_EXERCISE DATA_.
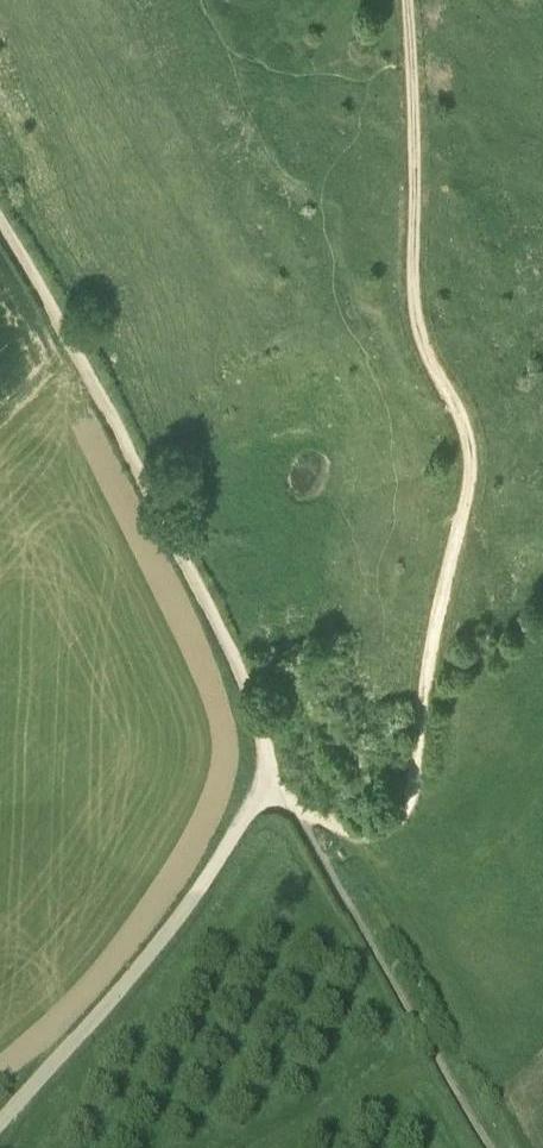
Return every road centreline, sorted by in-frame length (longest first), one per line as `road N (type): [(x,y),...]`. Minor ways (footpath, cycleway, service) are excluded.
road 1 (track): [(270,790),(358,826),(390,820),(406,804),(432,643),(471,479),(466,428),(432,358),(414,294),(408,0)]
road 2 (track): [(270,790),(261,719),(237,661),(84,361),(0,217)]
road 3 (track): [(0,1122),(149,957),(270,790)]

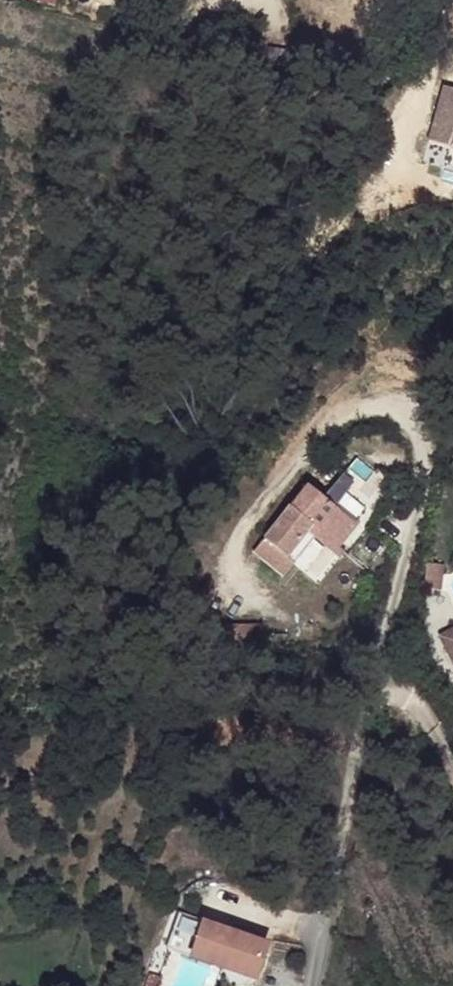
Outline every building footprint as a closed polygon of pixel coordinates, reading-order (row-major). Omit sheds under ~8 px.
[(442,90),(427,145),(452,152),(452,93),(442,90)] [(308,483),(265,537),(296,562),(317,537),(321,531),(339,544),(357,523),(308,483)] [(364,528),(357,523),(339,544),(321,531),(317,537),(341,556),(364,528)] [(242,623),(225,623),(225,648),(263,649),(263,636),(241,636),(242,623)] [(443,638),(452,658),(452,632),(443,638)] [(197,932),(180,928),(170,966),(250,985),(254,985),(256,977),(233,971),(213,966),(189,961),(197,932)] [(220,937),(197,932),(189,961),(213,966),(220,937)] [(264,948),(240,942),(233,971),(256,977),(264,948)]
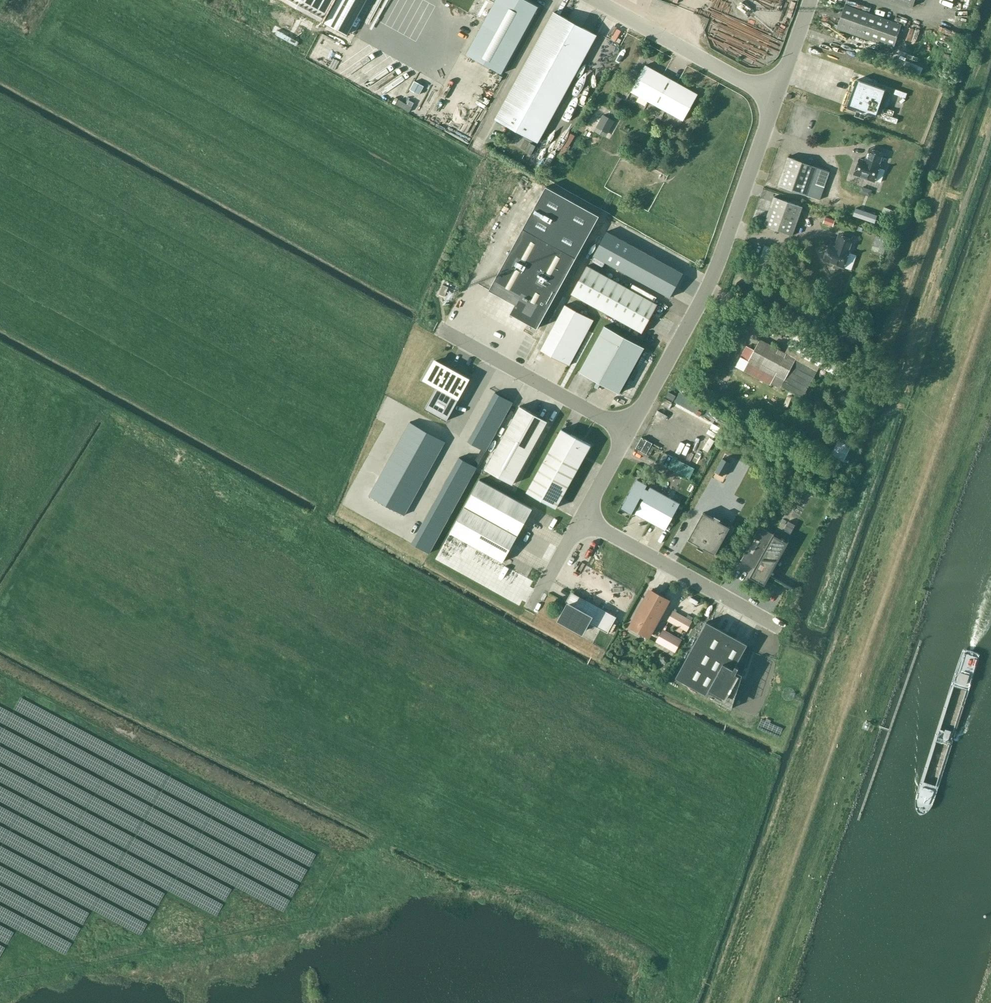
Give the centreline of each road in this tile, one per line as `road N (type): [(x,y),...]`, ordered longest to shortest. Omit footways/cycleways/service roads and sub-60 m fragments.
road 1 (unclassified): [(628,432),(711,280),(775,98)]
road 2 (unclassified): [(781,628),(581,518)]
road 3 (unclassified): [(628,432),(438,328)]
road 4 (unclassified): [(775,98),(594,0)]

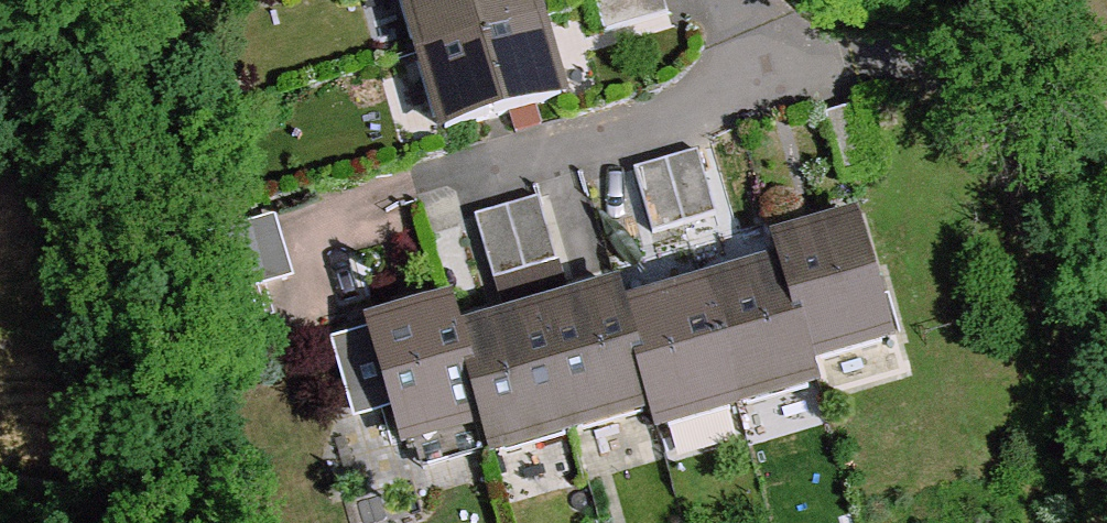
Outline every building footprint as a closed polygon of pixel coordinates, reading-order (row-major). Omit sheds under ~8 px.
[(523,0),(408,0),(423,51),(527,21),(521,1),(523,0)] [(597,1),(607,33),(668,15),(664,0),(601,0),(597,1)] [(534,44),(527,21),(423,51),(447,132),(563,97),(546,41),(534,44)] [(699,153),(668,162),(686,224),(717,215),(699,153)] [(668,162),(636,171),(654,233),(686,224),(668,162)] [(540,199),(508,208),(527,270),(558,261),(540,199)] [(508,208),(476,217),(495,280),(527,270),(508,208)] [(229,293),(292,274),(274,213),(211,232),(229,293)] [(779,255),(782,267),(810,360),(889,336),(856,221),(799,238),(802,249),(779,255)] [(558,261),(527,270),(536,299),(567,290),(558,261)] [(728,293),(708,298),(739,403),(816,380),(810,360),(782,267),(725,283),(728,293)] [(536,299),(527,270),(495,280),(503,308),(536,299)] [(565,319),(542,324),(572,429),(652,406),(624,311),(618,291),(562,307),(565,319)] [(682,295),(624,311),(652,406),(658,426),(739,403),(708,298),(685,304),(682,295)] [(429,312),(371,328),(375,341),(388,386),(405,442),(485,420),(460,336),(454,316),(432,322),(429,312)] [(517,319),(460,336),(485,420),(493,451),(572,429),(542,324),(521,331),(517,319)] [(354,395),(388,386),(375,341),(342,351),(354,395)]
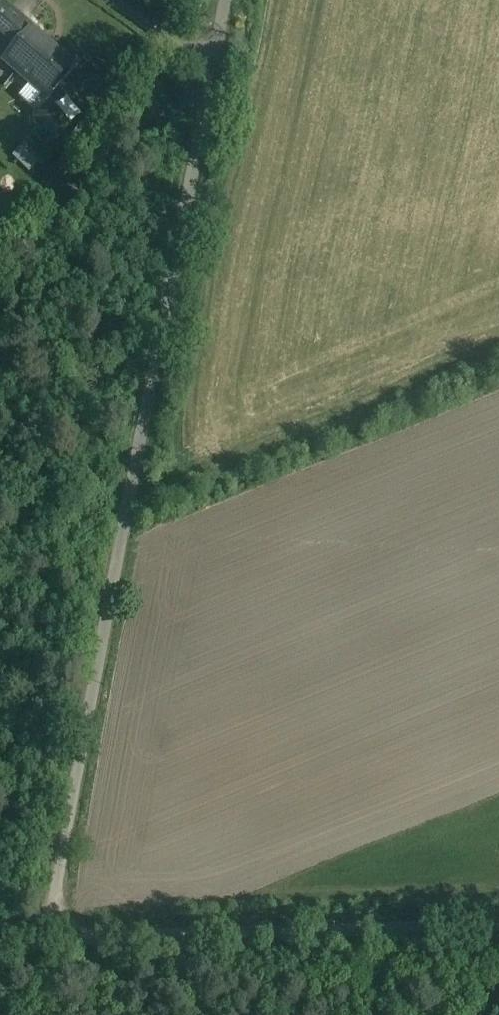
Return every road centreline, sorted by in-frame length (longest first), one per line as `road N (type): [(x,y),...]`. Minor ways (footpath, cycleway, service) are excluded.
road 1 (unclassified): [(220,0),(59,858),(55,938)]
road 2 (unclassified): [(498,923),(55,938)]
road 3 (track): [(207,67),(107,0)]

_TASK BRIEF_.
Give back all entries exactly. No pictures belong in the copy.

_EXPECTED OUTPUT_.
Return every road centreline, sorted by in-frame length (longest first), one per line as `road N (type): [(x,y),...]`. Minor ways (footpath, cycleway, service) are excluded.
road 1 (track): [(270,790),(358,826),(390,820),(406,804),(432,643),(471,479),(466,428),(432,358),(414,294),(408,0)]
road 2 (track): [(270,790),(261,719),(237,661),(84,361),(0,217)]
road 3 (track): [(0,1122),(149,957),(270,790)]

Outline every building footprint as a closed polygon of pixel coordinates, reading-order (row-major). Omit sheds under ~8 px.
[(442,90),(427,145),(452,152),(452,93),(442,90)] [(308,483),(265,537),(296,562),(317,537),(321,531),(339,544),(357,523),(308,483)] [(364,528),(357,523),(339,544),(321,531),(317,537),(341,556),(364,528)] [(242,623),(225,623),(225,648),(263,649),(263,636),(241,636),(242,623)] [(443,638),(452,658),(452,632),(443,638)] [(197,932),(180,928),(170,966),(250,985),(254,985),(256,977),(233,971),(213,966),(189,961),(197,932)] [(220,937),(197,932),(189,961),(213,966),(220,937)] [(264,948),(240,942),(233,971),(256,977),(264,948)]
Give the centreline of each road in this tile, one per line as `road N (type): [(x,y),...]`, ordered longest to shortest. Omit footways/cycleways/service roads and sub-60 m fragments.
road 1 (unclassified): [(628,432),(711,280),(775,98)]
road 2 (unclassified): [(781,628),(581,518)]
road 3 (unclassified): [(628,432),(438,328)]
road 4 (unclassified): [(775,98),(594,0)]

Outline every building footprint as a closed polygon of pixel coordinates, reading-order (row-major). Omit sheds under ~8 px.
[(523,0),(408,0),(423,51),(527,21),(521,1),(523,0)] [(597,1),(607,33),(668,15),(664,0),(601,0),(597,1)] [(534,44),(527,21),(423,51),(447,132),(563,97),(546,41),(534,44)] [(699,153),(668,162),(686,224),(717,215),(699,153)] [(668,162),(636,171),(654,233),(686,224),(668,162)] [(540,199),(508,208),(527,270),(558,261),(540,199)] [(508,208),(476,217),(495,280),(527,270),(508,208)] [(229,293),(292,274),(274,213),(211,232),(229,293)] [(779,255),(782,267),(810,360),(889,336),(856,221),(799,238),(802,249),(779,255)] [(558,261),(527,270),(536,299),(567,290),(558,261)] [(728,293),(708,298),(739,403),(816,380),(810,360),(782,267),(725,283),(728,293)] [(536,299),(527,270),(495,280),(503,308),(536,299)] [(565,319),(542,324),(572,429),(652,406),(624,311),(618,291),(562,307),(565,319)] [(682,295),(624,311),(652,406),(658,426),(739,403),(708,298),(685,304),(682,295)] [(429,312),(371,328),(375,341),(388,386),(405,442),(485,420),(460,336),(454,316),(432,322),(429,312)] [(517,319),(460,336),(485,420),(493,451),(572,429),(542,324),(521,331),(517,319)] [(354,395),(388,386),(375,341),(342,351),(354,395)]
Return every road centreline, sorted by in-frame length (longest first), one per line as `road N (type): [(x,y),...]`. Minor ways (footpath, cycleway, service) are excluded.
road 1 (unclassified): [(220,0),(59,858),(55,938)]
road 2 (unclassified): [(498,923),(55,938)]
road 3 (track): [(207,67),(107,0)]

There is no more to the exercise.